## Entries supplied:
□ □ □ □ □ □ □

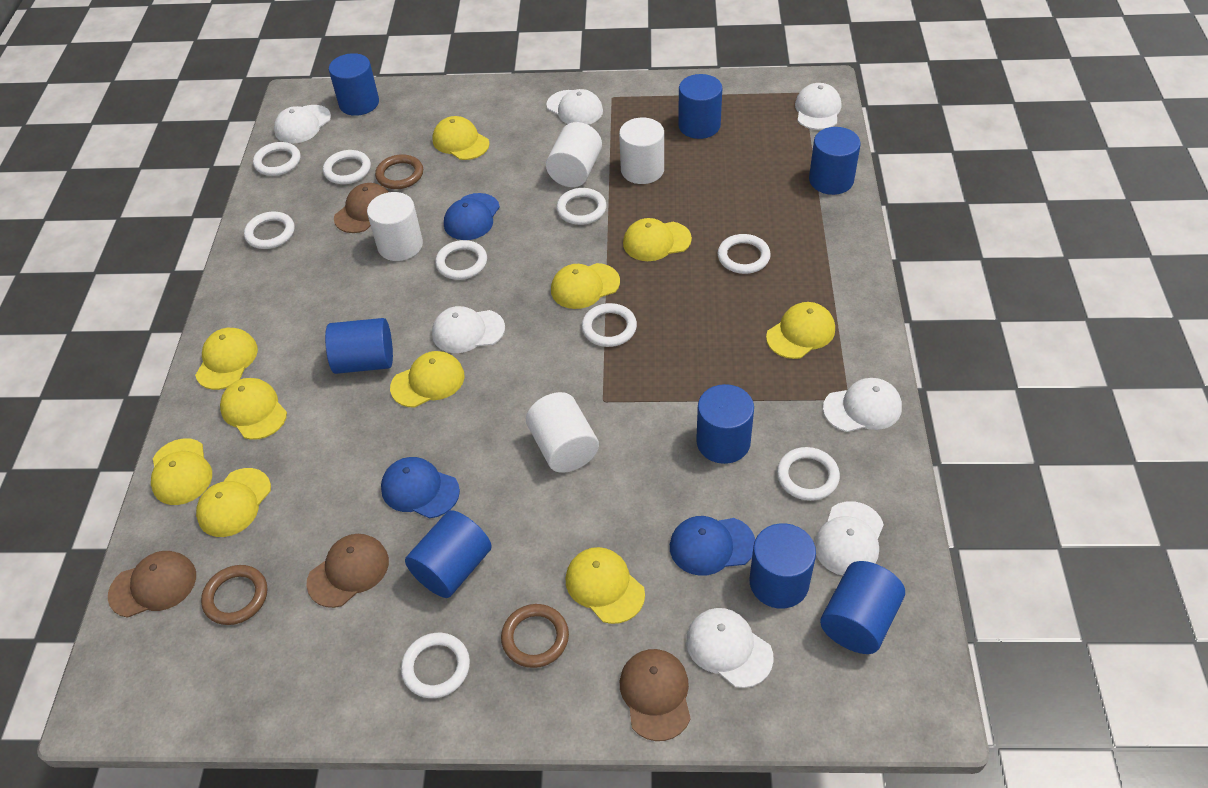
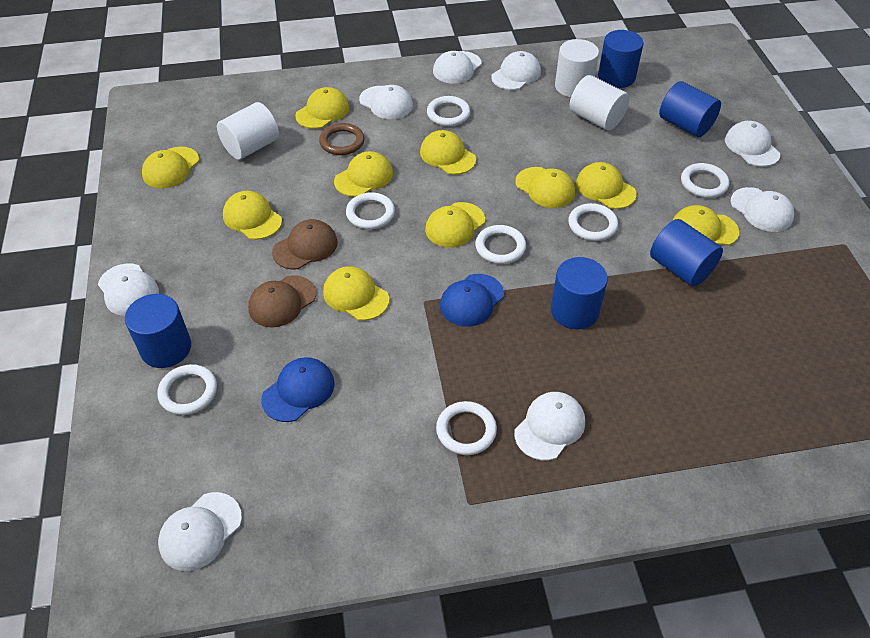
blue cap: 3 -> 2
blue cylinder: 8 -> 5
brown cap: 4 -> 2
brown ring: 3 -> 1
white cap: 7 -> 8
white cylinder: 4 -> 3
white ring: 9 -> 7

□ □ □ □ □ □ □

## Instructions to follow:
Copy out the data above exactly, except the pictures.

## Expected answer:
blue cap: 3 -> 2
blue cylinder: 8 -> 5
brown cap: 4 -> 2
brown ring: 3 -> 1
white cap: 7 -> 8
white cylinder: 4 -> 3
white ring: 9 -> 7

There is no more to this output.